- Opening Delimiter -

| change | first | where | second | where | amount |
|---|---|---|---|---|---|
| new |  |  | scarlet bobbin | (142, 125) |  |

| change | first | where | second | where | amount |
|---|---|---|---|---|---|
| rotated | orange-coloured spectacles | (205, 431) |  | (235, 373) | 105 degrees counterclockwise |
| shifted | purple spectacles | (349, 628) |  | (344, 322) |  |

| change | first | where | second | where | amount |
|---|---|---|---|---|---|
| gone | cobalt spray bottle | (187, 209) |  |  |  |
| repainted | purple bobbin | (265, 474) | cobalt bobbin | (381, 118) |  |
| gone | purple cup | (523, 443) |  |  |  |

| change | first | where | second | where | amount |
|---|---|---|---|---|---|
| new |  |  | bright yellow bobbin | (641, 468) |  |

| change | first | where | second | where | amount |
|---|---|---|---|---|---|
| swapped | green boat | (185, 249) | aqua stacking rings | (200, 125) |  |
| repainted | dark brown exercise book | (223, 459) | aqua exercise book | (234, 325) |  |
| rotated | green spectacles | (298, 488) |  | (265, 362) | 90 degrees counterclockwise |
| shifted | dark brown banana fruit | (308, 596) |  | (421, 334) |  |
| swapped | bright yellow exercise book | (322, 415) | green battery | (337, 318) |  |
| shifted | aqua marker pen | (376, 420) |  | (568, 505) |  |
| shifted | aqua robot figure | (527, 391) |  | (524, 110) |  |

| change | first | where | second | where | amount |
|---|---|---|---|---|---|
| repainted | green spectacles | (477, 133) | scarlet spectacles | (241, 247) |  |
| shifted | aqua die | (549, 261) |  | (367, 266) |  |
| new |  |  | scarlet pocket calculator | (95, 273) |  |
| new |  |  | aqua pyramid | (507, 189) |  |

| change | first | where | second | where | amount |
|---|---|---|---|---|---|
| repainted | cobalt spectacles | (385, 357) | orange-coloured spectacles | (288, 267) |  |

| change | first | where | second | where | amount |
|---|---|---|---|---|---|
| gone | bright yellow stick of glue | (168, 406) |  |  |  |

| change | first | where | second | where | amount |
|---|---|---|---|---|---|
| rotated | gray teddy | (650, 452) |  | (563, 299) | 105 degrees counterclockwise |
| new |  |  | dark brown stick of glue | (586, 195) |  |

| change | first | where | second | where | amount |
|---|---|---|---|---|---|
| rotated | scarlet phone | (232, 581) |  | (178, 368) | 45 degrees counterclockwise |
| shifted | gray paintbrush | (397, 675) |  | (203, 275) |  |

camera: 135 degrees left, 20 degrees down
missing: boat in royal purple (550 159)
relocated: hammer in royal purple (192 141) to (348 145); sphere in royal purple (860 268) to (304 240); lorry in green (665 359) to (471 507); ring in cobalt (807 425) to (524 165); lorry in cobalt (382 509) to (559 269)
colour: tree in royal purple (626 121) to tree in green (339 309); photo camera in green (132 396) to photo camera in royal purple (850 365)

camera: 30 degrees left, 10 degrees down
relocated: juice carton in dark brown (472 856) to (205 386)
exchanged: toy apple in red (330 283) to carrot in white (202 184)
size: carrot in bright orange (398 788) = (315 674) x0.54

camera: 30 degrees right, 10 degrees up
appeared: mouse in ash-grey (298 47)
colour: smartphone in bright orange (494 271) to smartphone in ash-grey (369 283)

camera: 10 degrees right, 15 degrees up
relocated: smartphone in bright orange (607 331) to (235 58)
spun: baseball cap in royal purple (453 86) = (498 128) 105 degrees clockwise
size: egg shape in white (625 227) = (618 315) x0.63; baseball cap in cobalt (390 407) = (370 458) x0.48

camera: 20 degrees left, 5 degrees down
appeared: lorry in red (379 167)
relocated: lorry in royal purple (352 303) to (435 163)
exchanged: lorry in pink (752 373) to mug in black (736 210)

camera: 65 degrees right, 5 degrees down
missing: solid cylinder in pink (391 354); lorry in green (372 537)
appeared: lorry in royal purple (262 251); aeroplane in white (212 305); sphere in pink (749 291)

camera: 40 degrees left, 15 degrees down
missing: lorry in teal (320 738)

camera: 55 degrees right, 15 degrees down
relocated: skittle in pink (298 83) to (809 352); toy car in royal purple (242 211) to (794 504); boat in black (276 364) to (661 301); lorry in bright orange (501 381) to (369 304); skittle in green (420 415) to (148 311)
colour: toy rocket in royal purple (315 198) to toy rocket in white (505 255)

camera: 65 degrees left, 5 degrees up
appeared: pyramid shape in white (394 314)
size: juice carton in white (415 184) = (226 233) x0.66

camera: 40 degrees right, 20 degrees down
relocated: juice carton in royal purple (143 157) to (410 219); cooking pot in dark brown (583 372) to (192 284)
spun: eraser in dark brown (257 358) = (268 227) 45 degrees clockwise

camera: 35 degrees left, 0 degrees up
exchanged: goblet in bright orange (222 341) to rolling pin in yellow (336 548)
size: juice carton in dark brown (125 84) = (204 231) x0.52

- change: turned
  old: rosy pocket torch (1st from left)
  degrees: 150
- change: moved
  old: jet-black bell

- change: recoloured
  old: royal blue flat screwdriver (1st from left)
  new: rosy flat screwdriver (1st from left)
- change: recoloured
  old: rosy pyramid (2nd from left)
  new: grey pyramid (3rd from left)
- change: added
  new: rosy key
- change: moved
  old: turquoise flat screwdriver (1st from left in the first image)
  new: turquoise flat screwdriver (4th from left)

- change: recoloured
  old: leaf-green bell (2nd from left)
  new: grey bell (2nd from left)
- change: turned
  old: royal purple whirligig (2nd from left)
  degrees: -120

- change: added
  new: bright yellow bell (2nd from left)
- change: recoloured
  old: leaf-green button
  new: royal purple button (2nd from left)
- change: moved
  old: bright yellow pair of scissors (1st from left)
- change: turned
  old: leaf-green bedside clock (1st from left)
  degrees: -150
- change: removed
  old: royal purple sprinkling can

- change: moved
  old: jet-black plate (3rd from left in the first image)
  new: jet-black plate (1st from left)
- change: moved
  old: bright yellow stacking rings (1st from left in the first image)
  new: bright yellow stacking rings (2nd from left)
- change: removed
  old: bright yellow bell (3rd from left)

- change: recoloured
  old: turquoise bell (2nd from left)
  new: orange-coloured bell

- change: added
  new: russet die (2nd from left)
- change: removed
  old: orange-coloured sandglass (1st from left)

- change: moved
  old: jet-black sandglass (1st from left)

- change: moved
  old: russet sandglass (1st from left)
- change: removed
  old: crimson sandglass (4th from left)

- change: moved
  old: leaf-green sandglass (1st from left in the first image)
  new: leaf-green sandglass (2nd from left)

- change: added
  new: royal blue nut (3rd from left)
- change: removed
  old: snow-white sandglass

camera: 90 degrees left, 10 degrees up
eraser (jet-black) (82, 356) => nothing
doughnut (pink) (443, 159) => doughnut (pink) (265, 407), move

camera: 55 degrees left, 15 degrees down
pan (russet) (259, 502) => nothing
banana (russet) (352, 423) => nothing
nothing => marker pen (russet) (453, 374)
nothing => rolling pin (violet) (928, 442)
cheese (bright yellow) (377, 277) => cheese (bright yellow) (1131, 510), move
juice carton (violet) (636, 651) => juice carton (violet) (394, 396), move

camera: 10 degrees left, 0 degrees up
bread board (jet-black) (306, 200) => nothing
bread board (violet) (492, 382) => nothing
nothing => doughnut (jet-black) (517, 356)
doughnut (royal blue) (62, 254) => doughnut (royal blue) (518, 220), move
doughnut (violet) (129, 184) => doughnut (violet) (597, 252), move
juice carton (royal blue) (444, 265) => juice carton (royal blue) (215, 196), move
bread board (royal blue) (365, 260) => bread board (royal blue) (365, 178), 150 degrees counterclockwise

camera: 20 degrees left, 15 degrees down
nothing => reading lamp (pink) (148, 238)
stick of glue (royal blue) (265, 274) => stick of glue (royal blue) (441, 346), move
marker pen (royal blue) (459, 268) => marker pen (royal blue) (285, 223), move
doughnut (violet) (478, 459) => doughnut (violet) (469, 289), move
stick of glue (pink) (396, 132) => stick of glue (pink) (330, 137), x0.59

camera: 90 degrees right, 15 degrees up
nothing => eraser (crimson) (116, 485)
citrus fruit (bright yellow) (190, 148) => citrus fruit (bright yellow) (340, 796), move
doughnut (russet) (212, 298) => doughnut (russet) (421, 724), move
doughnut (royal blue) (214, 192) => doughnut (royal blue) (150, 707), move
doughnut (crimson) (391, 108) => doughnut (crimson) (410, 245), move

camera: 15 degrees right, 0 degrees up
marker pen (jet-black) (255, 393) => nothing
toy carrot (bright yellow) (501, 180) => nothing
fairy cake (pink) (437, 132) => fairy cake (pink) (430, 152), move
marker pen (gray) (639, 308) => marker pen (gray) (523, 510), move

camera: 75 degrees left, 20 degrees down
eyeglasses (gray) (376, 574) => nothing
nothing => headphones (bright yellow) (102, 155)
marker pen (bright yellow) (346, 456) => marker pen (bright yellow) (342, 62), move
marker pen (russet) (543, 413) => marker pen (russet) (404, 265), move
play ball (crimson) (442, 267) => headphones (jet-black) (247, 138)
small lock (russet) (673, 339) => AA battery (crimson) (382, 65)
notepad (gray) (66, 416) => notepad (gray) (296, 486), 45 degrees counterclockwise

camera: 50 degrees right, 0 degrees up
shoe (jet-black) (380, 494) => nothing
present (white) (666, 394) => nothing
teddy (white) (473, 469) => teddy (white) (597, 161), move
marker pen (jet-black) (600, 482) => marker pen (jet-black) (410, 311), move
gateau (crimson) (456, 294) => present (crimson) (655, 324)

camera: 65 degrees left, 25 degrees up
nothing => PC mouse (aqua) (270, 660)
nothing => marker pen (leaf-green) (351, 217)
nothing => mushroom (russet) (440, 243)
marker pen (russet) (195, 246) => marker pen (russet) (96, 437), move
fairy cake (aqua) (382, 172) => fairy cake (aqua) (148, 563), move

- Closing Delimiter -

Where does the string "pocket" occur in the material? Copy every line where it does.

Response to this task:
| new |  |  | scarlet pocket calculator | (95, 273) |  |
  old: rosy pocket torch (1st from left)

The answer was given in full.